■ Description of the task ■
In the data below, find the line with "P203 pin 1: AGND -> VCC" and the line with "U201 pin TRIG: n5 -> AGND", then restate both and every line between them exactly, minus the pictures.
───
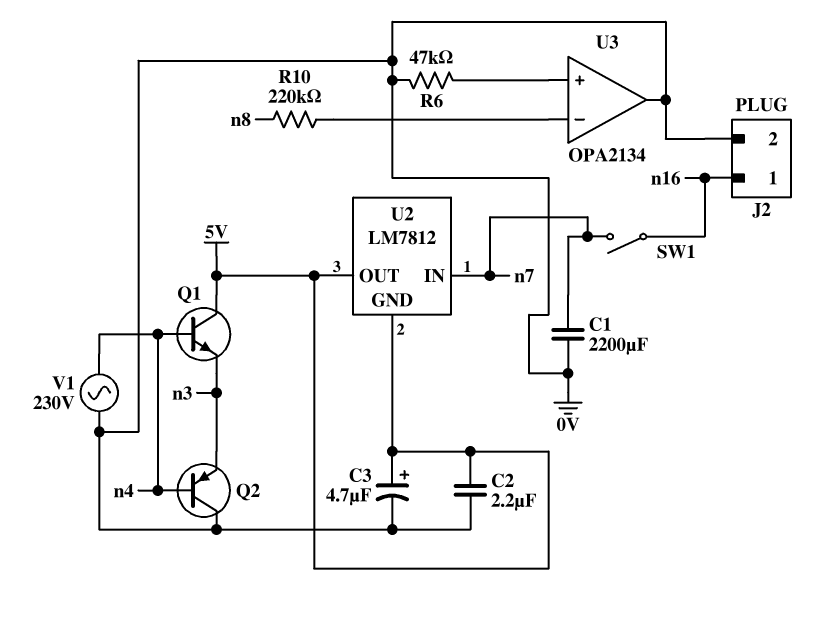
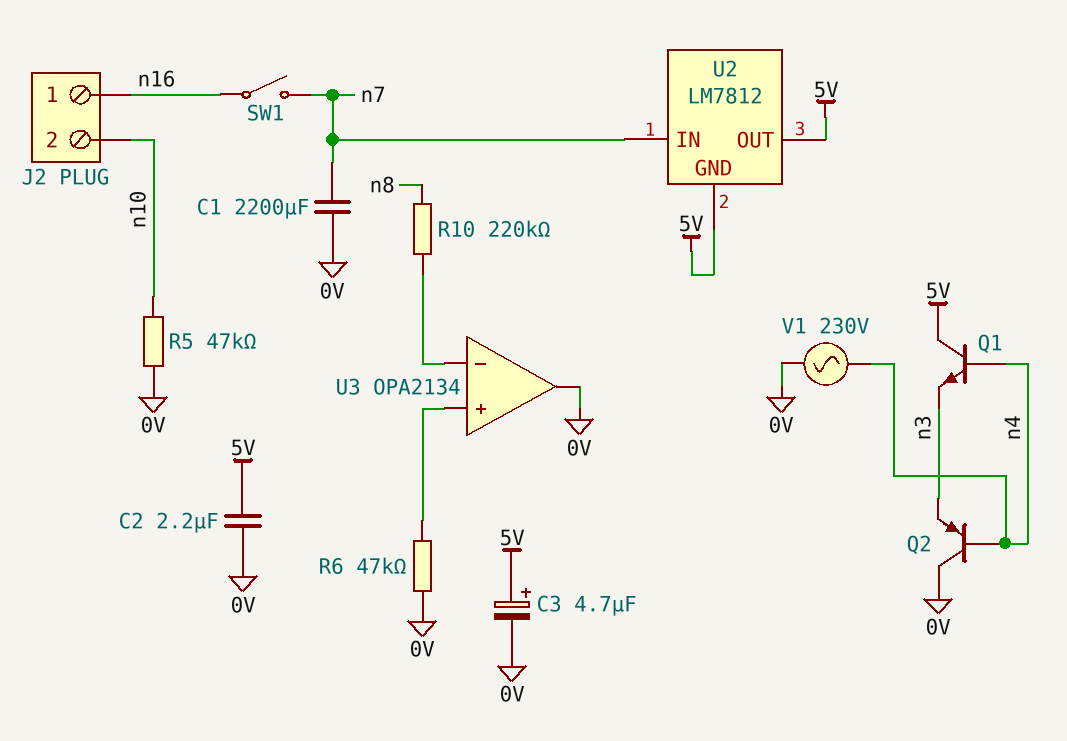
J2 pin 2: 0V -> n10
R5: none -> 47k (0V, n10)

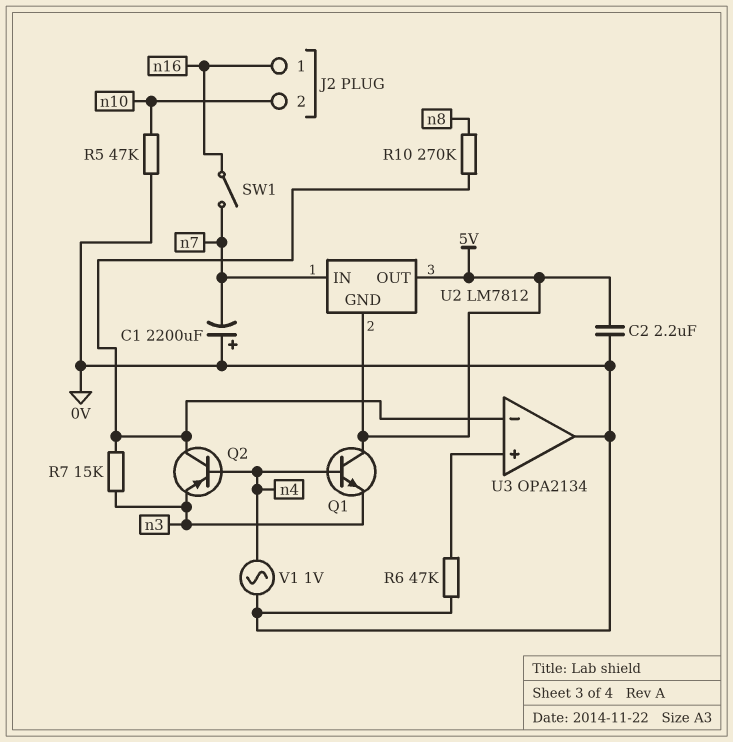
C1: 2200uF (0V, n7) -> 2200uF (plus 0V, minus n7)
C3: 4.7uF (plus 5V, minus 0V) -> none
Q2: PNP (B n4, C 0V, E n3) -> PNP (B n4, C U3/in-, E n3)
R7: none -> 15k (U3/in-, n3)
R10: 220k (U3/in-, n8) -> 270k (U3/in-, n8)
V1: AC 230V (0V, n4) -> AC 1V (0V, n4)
───
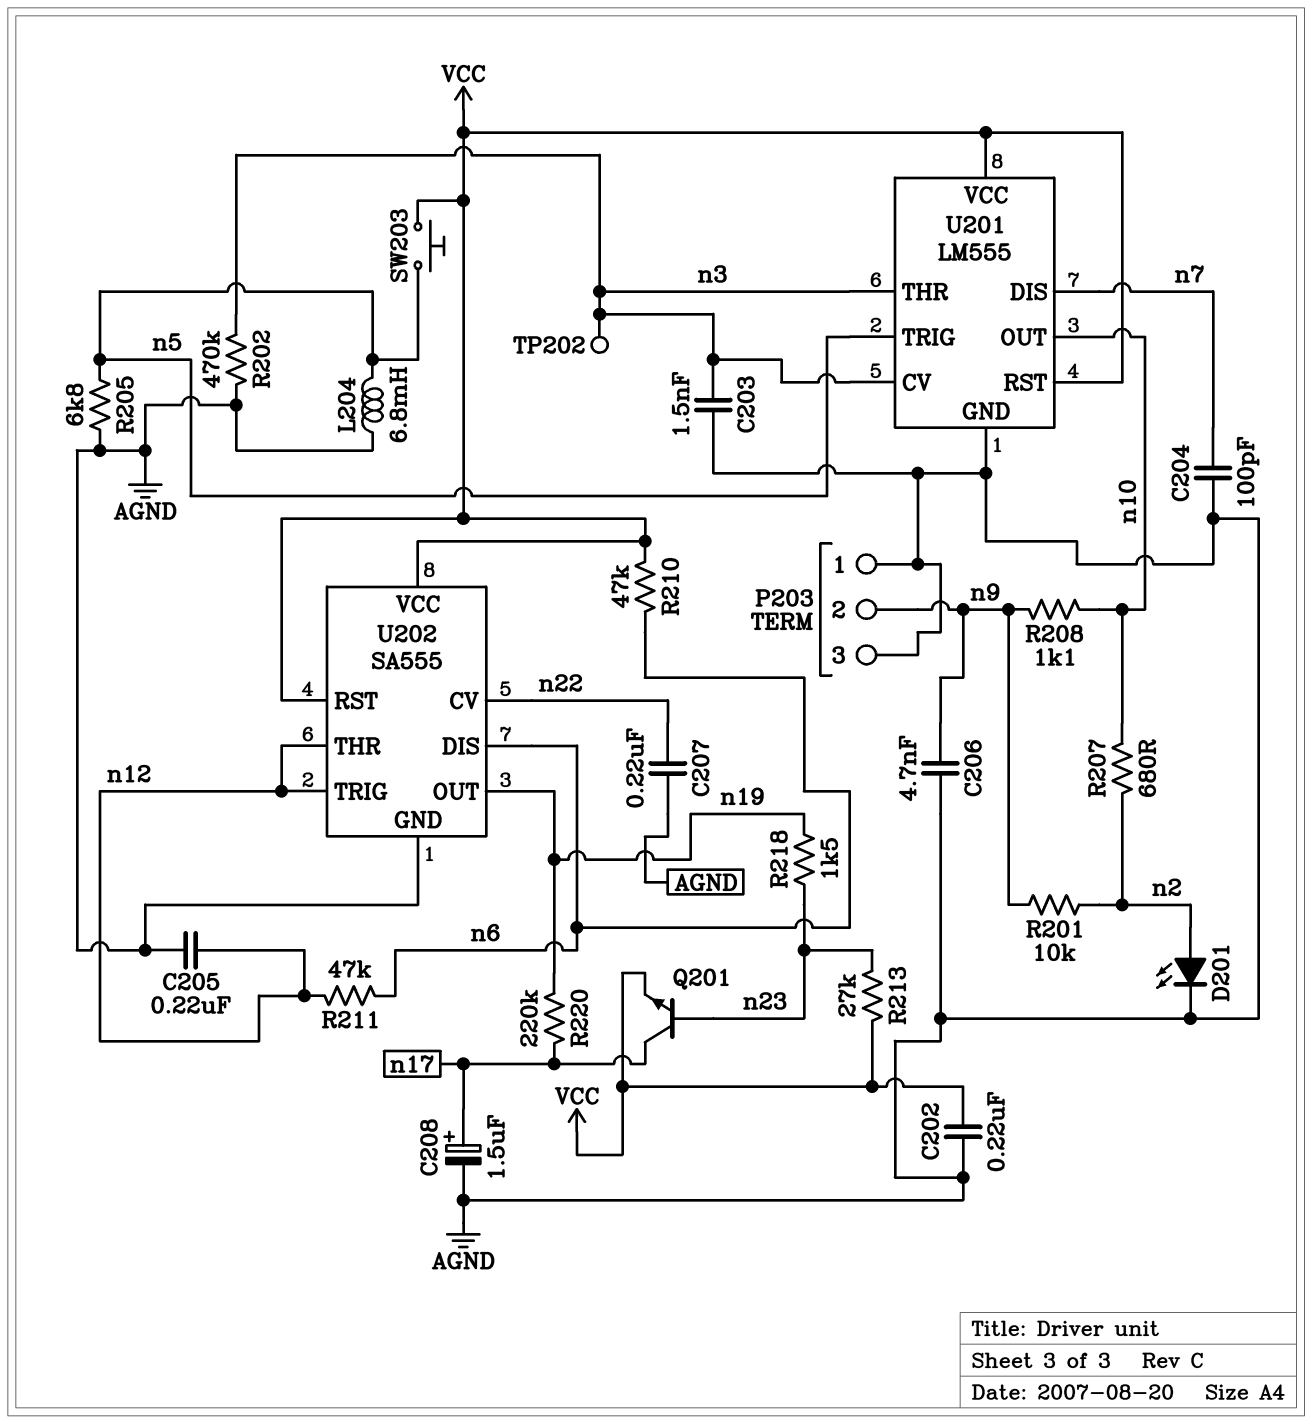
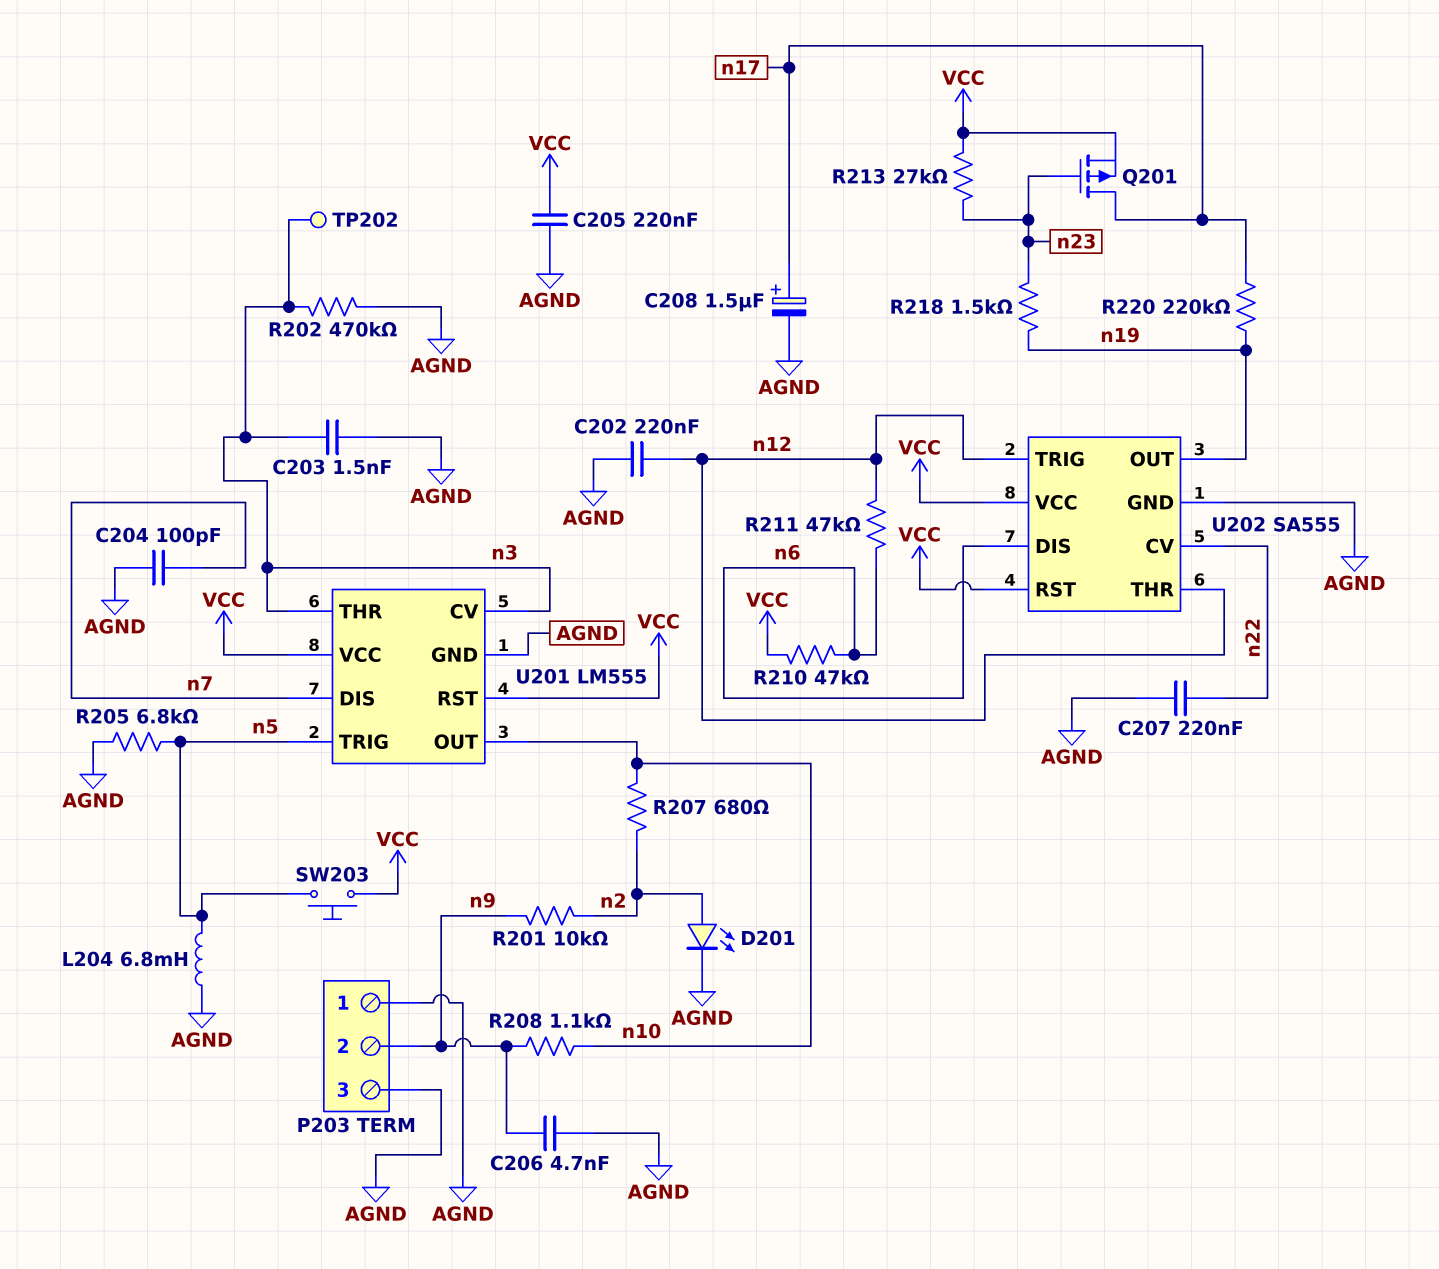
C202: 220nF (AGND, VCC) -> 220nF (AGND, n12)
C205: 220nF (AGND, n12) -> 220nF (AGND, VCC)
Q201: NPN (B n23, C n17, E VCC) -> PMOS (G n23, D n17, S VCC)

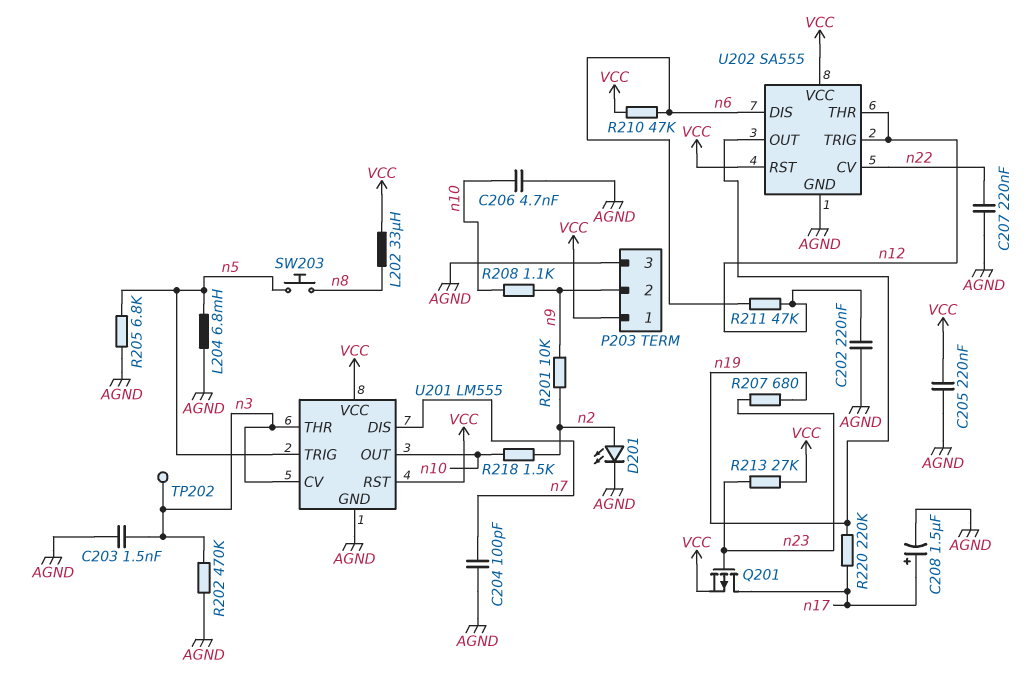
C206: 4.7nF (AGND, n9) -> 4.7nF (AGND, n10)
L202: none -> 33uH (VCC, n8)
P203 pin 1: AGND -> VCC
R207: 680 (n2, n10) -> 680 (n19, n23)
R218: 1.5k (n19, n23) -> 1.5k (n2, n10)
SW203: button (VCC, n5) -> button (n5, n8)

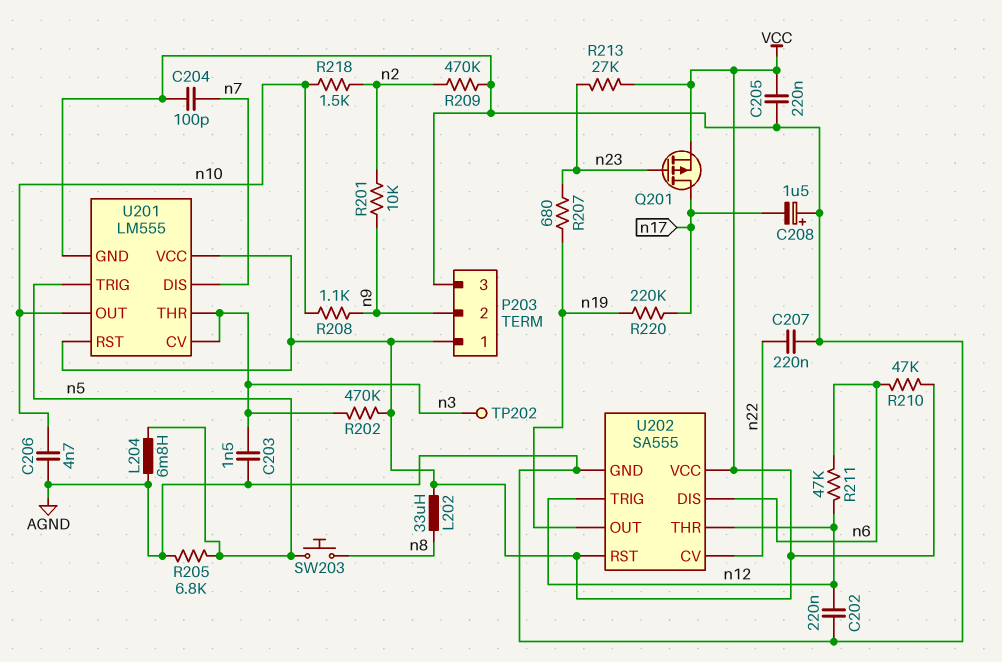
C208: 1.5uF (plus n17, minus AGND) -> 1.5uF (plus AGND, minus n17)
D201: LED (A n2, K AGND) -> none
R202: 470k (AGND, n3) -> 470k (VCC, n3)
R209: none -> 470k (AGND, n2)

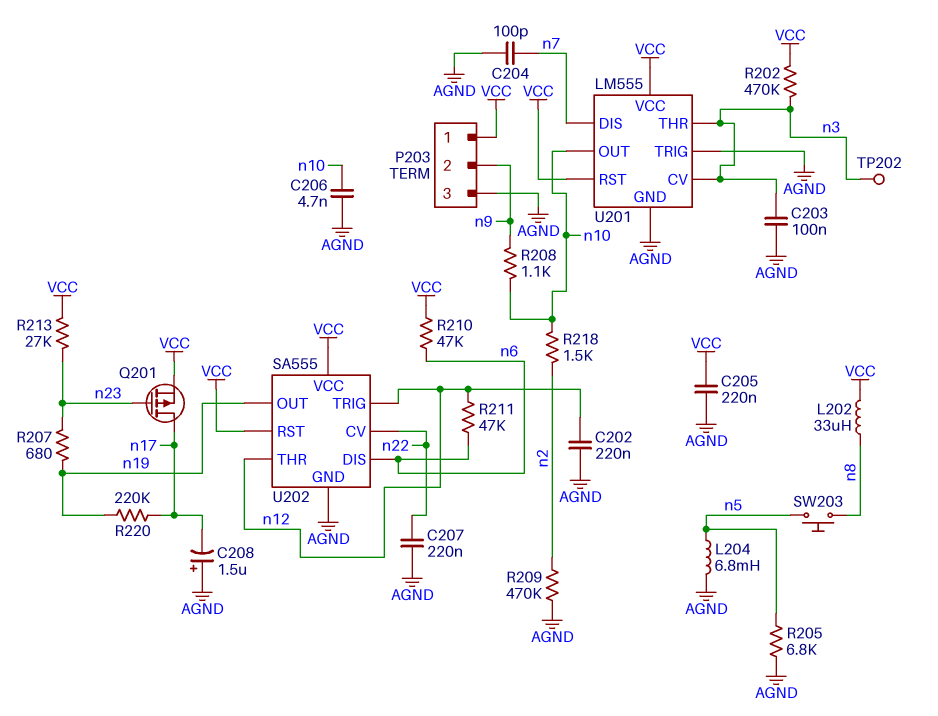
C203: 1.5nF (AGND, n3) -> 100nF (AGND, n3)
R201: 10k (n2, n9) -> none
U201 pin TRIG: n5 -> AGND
───
■ Response to this exercise ■
P203 pin 1: AGND -> VCC
R207: 680 (n2, n10) -> 680 (n19, n23)
R218: 1.5k (n19, n23) -> 1.5k (n2, n10)
SW203: button (VCC, n5) -> button (n5, n8)

C208: 1.5uF (plus n17, minus AGND) -> 1.5uF (plus AGND, minus n17)
D201: LED (A n2, K AGND) -> none
R202: 470k (AGND, n3) -> 470k (VCC, n3)
R209: none -> 470k (AGND, n2)

C203: 1.5nF (AGND, n3) -> 100nF (AGND, n3)
R201: 10k (n2, n9) -> none
U201 pin TRIG: n5 -> AGND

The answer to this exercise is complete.